BEGIN LISTED ENTRIES

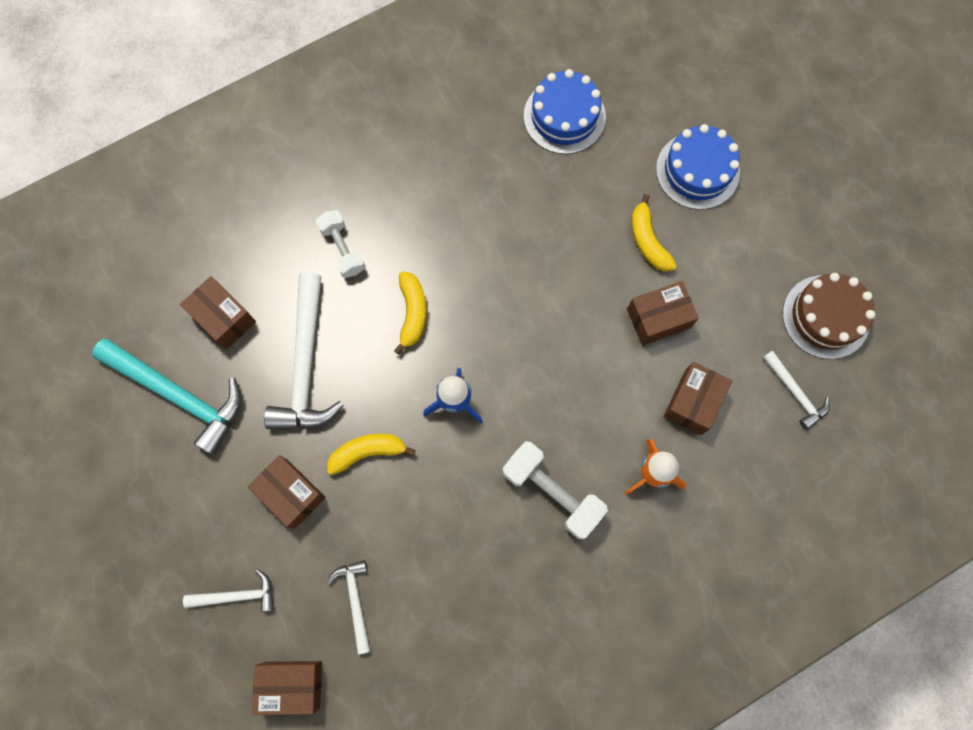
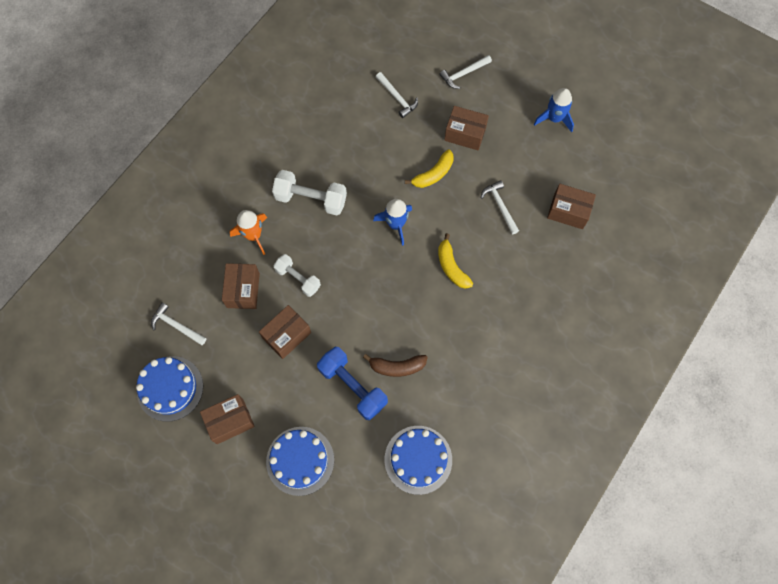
camera: 155 degrees right, 5 degrees down
(155, 459) = (554, 118): none -> blue rocket
(179, 395) = (564, 157): turquoise hammer -> none
(292, 685) = (409, 48): brown box -> brown box (230, 421)
(305, 365) = (500, 206): white hammer -> white hammer, size x0.52
(343, 249) = (520, 288): white dumbbell -> white dumbbell (298, 279)
(540, 223) = (397, 367): none -> brown banana
(603, 224) = (353, 386): none -> blue dumbbell
(648, 240) = (315, 388): yellow banana -> none
(826, 317) = (170, 388): brown cake -> blue cake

END LISTED ENTRIES

TASK REQUIREMENTS:
Every line above should be copied exactly; do not carry over the pictures.

OUTPUT:
camera: 155 degrees right, 5 degrees down
(155, 459) = (554, 118): none -> blue rocket
(179, 395) = (564, 157): turquoise hammer -> none
(292, 685) = (409, 48): brown box -> brown box (230, 421)
(305, 365) = (500, 206): white hammer -> white hammer, size x0.52
(343, 249) = (520, 288): white dumbbell -> white dumbbell (298, 279)
(540, 223) = (397, 367): none -> brown banana
(603, 224) = (353, 386): none -> blue dumbbell
(648, 240) = (315, 388): yellow banana -> none
(826, 317) = (170, 388): brown cake -> blue cake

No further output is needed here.